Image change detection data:
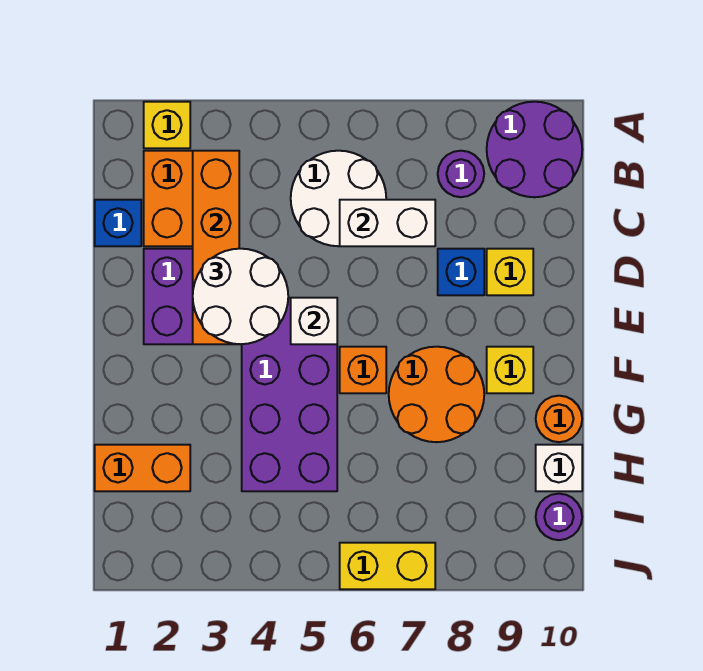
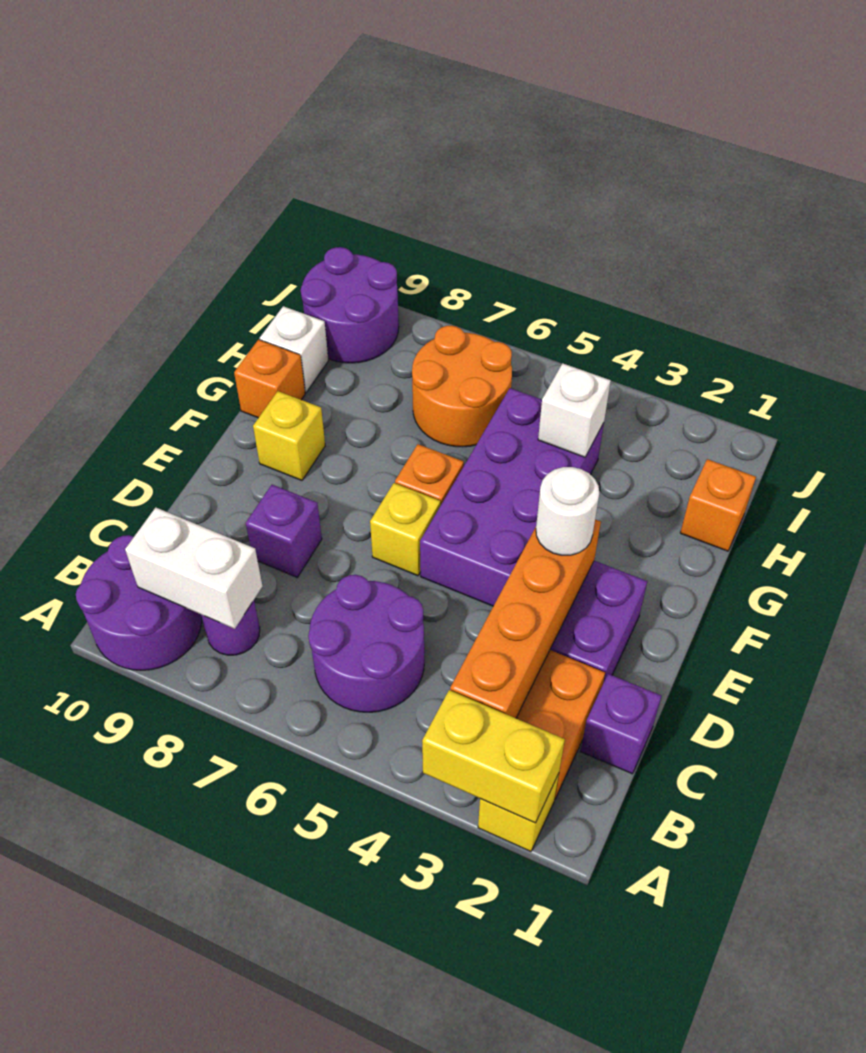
white round brick B5:C6 level 1 -> purple round brick B5:C6 level 1
blue brick C1 level 1 -> purple brick C1 level 1
white brick C6:C7 level 2 -> white brick B8:B9 level 2
white round brick D3:E4 level 3 -> white round brick E3 level 3
blue brick D8 level 1 -> purple brick D8 level 1
yellow brick D9 level 1 -> yellow brick E6 level 1
white brick E5 level 2 -> white brick H4 level 2
orange round brick F7:G8 level 1 -> orange round brick H6:I7 level 1
orange round brick G10 level 1 -> orange brick G10 level 1
orange brick H1:H2 level 1 -> orange brick H1 level 1
purple round brick I10 level 1 -> purple round brick I9:J10 level 1
yellow brick J6:J7 level 1 -> yellow brick A2:A3 level 2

YOUR OBJECTIVE>
The entries are to be printed exactly as written; the pictures are to be left out.

OUTPUT FOR THIS EXERCISE>
white round brick B5:C6 level 1 -> purple round brick B5:C6 level 1
blue brick C1 level 1 -> purple brick C1 level 1
white brick C6:C7 level 2 -> white brick B8:B9 level 2
white round brick D3:E4 level 3 -> white round brick E3 level 3
blue brick D8 level 1 -> purple brick D8 level 1
yellow brick D9 level 1 -> yellow brick E6 level 1
white brick E5 level 2 -> white brick H4 level 2
orange round brick F7:G8 level 1 -> orange round brick H6:I7 level 1
orange round brick G10 level 1 -> orange brick G10 level 1
orange brick H1:H2 level 1 -> orange brick H1 level 1
purple round brick I10 level 1 -> purple round brick I9:J10 level 1
yellow brick J6:J7 level 1 -> yellow brick A2:A3 level 2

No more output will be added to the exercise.